Could you say how many lines in the records include "grey"? Please give the number by itself.

RECORDS FOR THIS EXERCISE:
Content starts
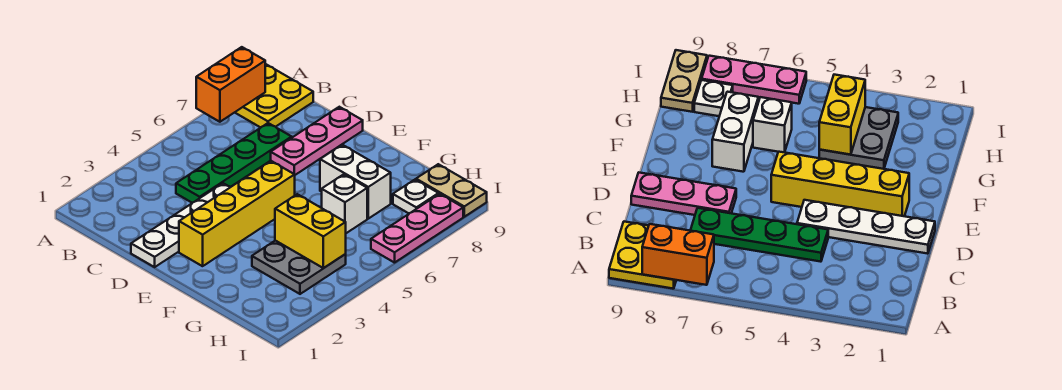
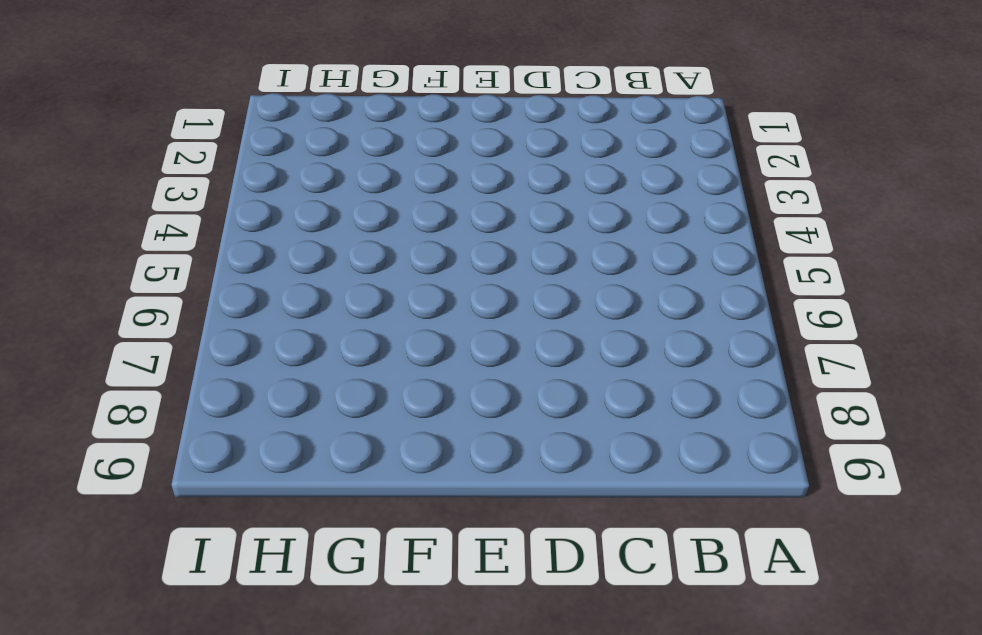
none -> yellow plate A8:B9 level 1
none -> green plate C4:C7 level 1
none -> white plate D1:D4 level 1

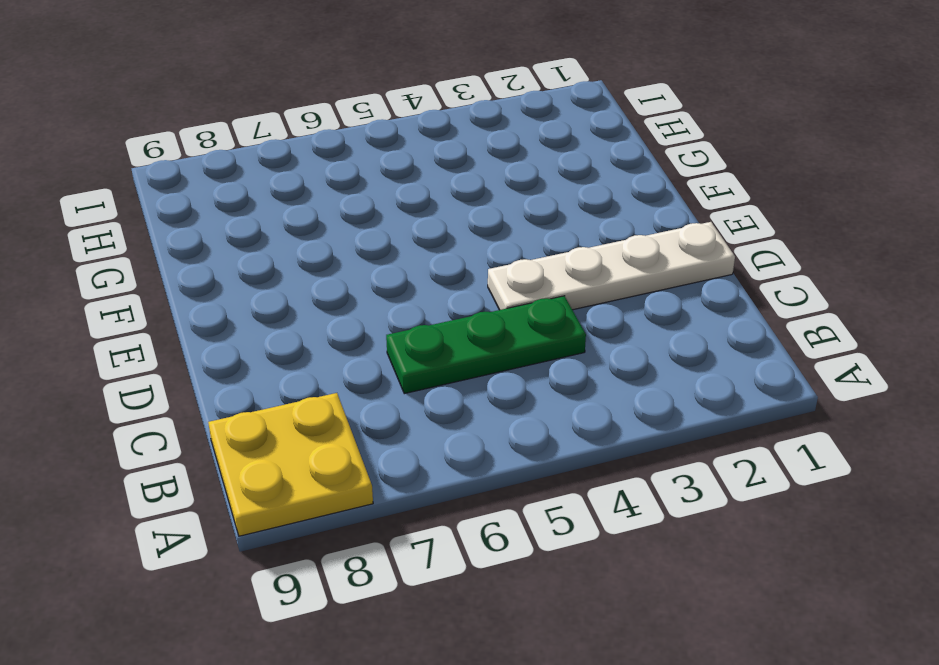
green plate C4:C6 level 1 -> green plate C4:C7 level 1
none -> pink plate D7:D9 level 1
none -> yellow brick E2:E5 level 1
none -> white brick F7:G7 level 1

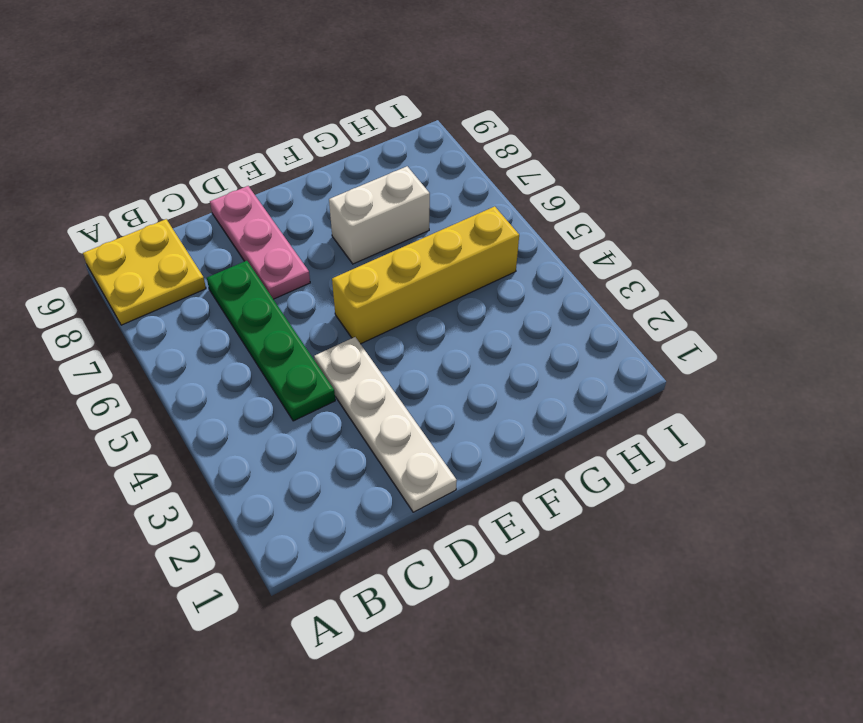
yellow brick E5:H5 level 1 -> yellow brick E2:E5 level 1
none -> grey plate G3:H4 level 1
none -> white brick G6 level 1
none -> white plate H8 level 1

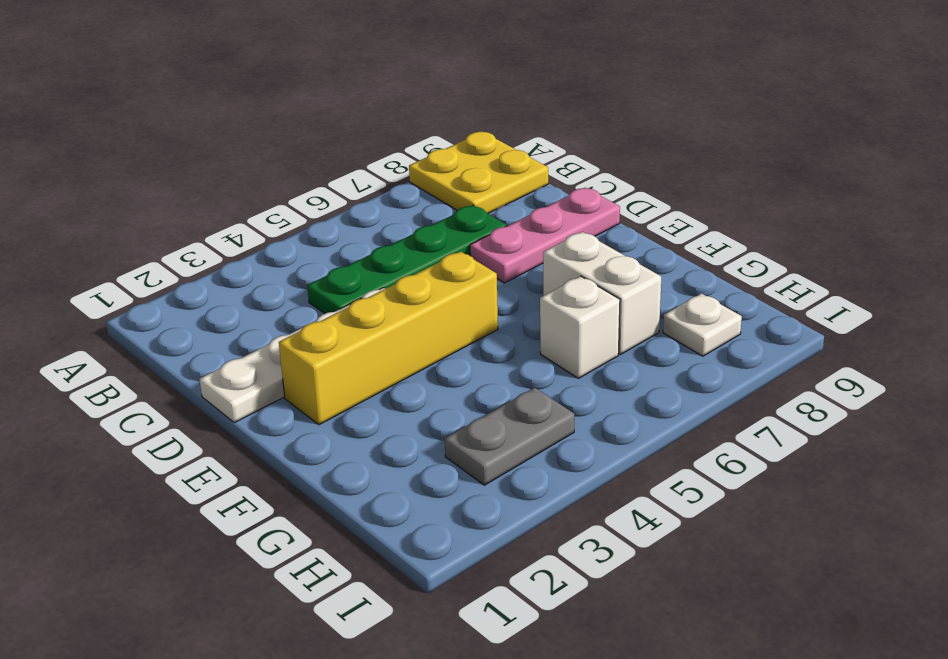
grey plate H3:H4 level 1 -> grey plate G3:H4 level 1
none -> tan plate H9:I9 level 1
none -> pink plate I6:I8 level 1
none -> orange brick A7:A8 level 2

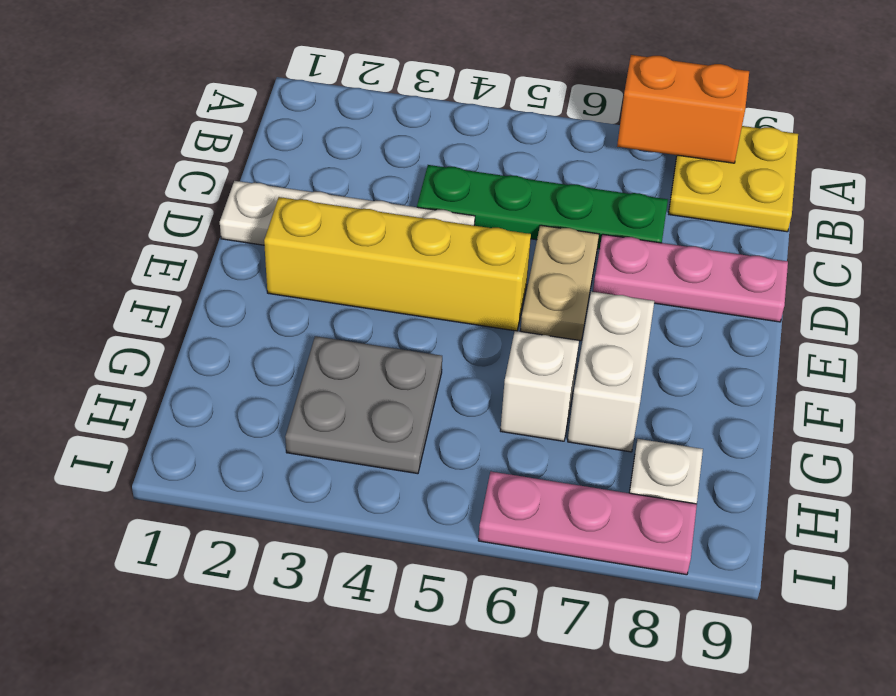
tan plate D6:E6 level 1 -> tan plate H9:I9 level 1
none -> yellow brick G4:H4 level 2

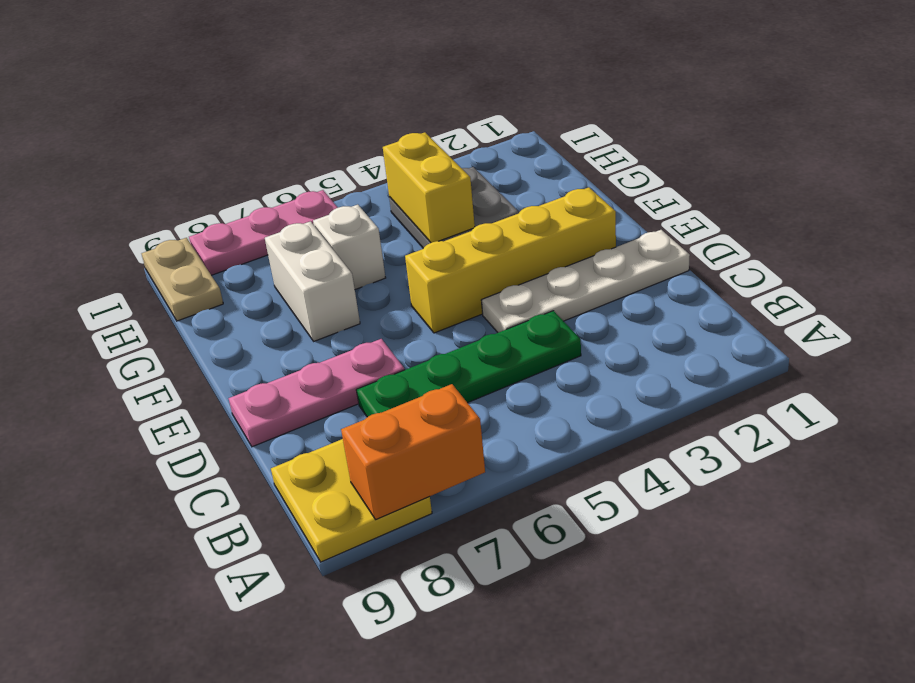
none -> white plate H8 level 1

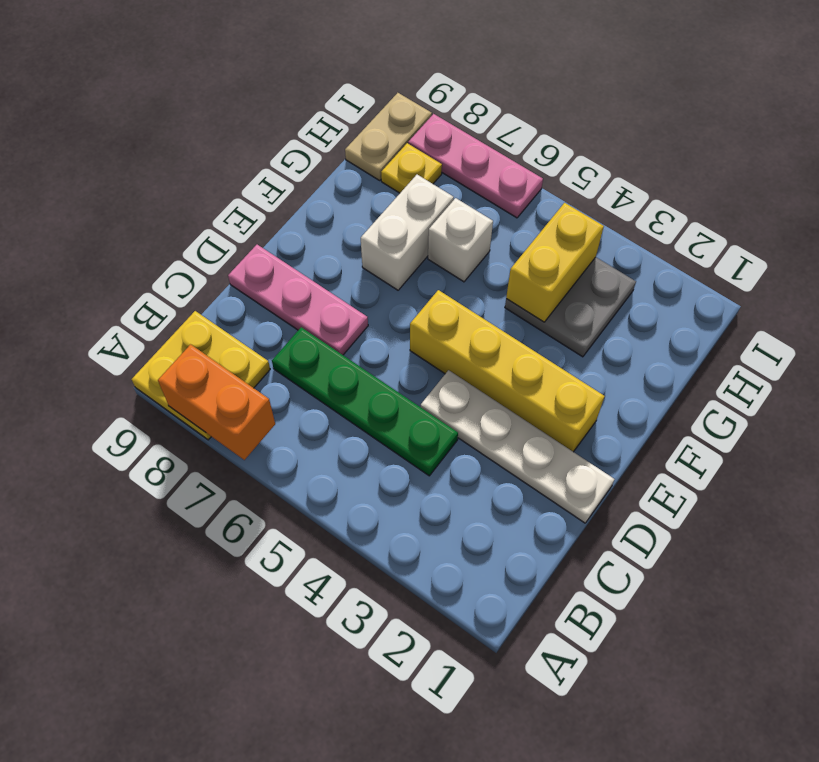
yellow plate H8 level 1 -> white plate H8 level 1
Content ends
EXERCISE RESULT:
2